Apart from the pictures, the listing is to be returned exactly.
• • • • • • •
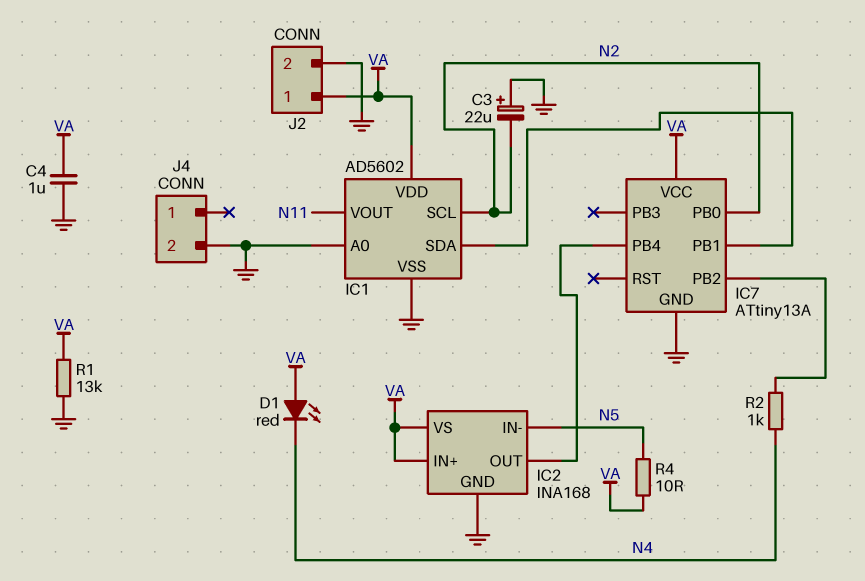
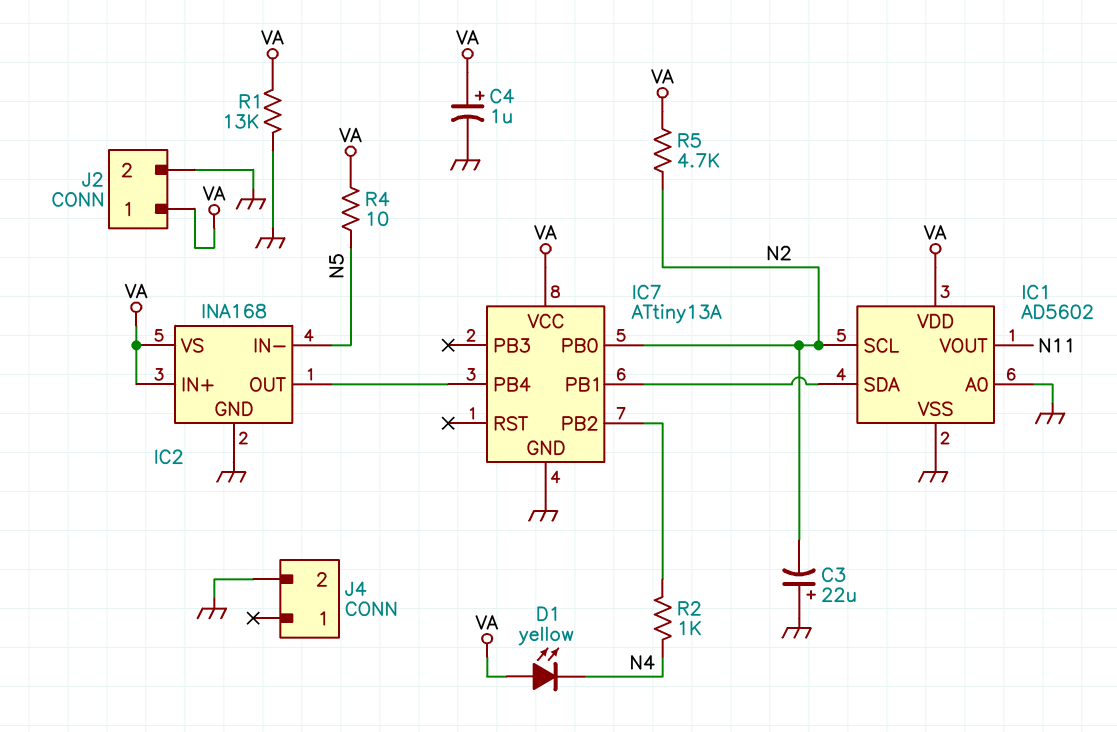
C4: 1uF (GND, VA) -> 1uF (plus VA, minus GND)
D1: LED red (A VA, K N4) -> LED yellow (A VA, K N4)
R5: none -> 4.7k (N2, VA)

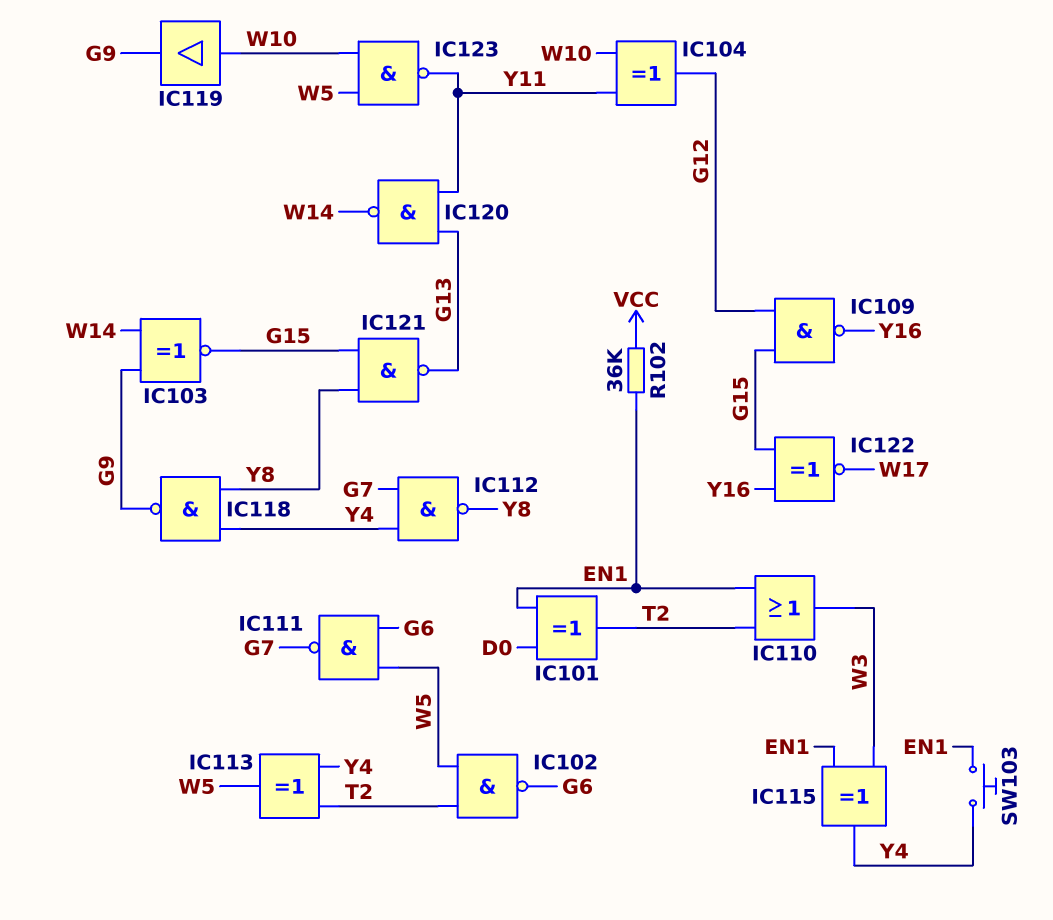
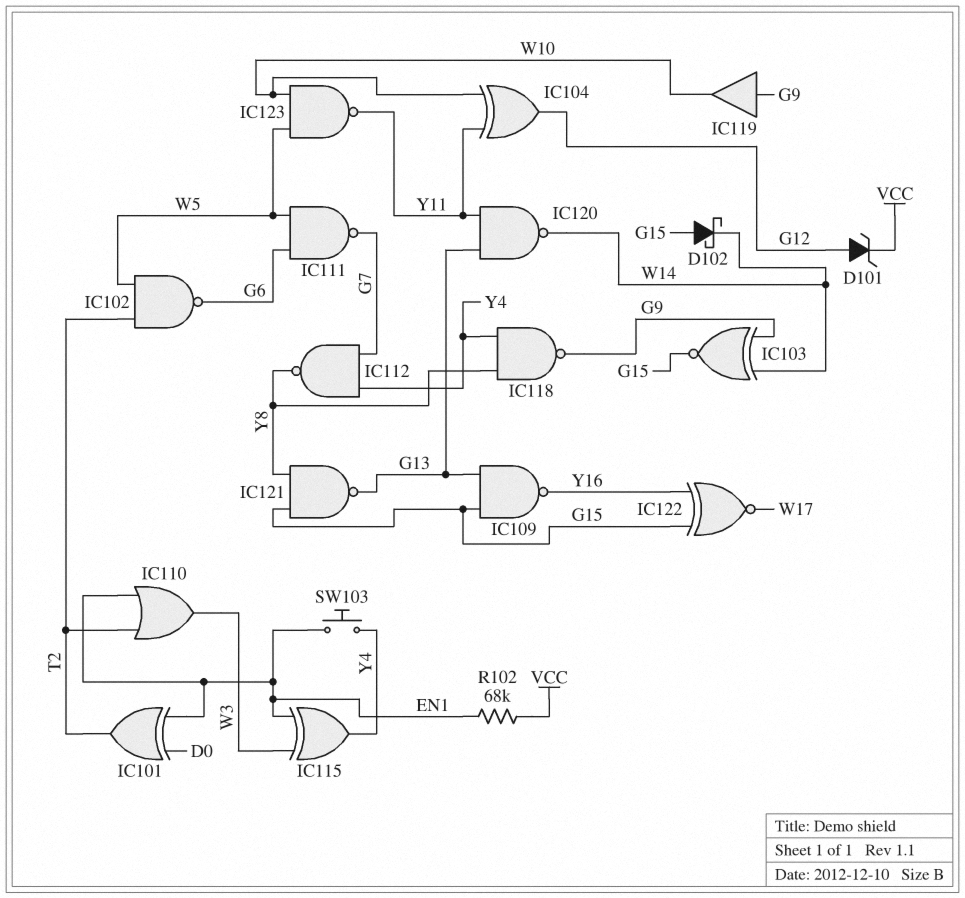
D101: none -> zener (A G12, K VCC)
D102: none -> schottky (A G15, K W14)
IC109: NAND (in G12, in G15, out Y16) -> NAND (in G13, in G15, out Y16)
IC113: XOR (in T2, in Y4, out W5) -> none
IC119: buffer (in W10, out G9) -> buffer (in G9, out W10)
R102: 36k (EN1, VCC) -> 68k (EN1, VCC)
• • • • • • •
→ **SOLUTION BELOW**
C4: 1uF (GND, VA) -> 1uF (plus VA, minus GND)
D1: LED red (A VA, K N4) -> LED yellow (A VA, K N4)
R5: none -> 4.7k (N2, VA)

D101: none -> zener (A G12, K VCC)
D102: none -> schottky (A G15, K W14)
IC109: NAND (in G12, in G15, out Y16) -> NAND (in G13, in G15, out Y16)
IC113: XOR (in T2, in Y4, out W5) -> none
IC119: buffer (in W10, out G9) -> buffer (in G9, out W10)
R102: 36k (EN1, VCC) -> 68k (EN1, VCC)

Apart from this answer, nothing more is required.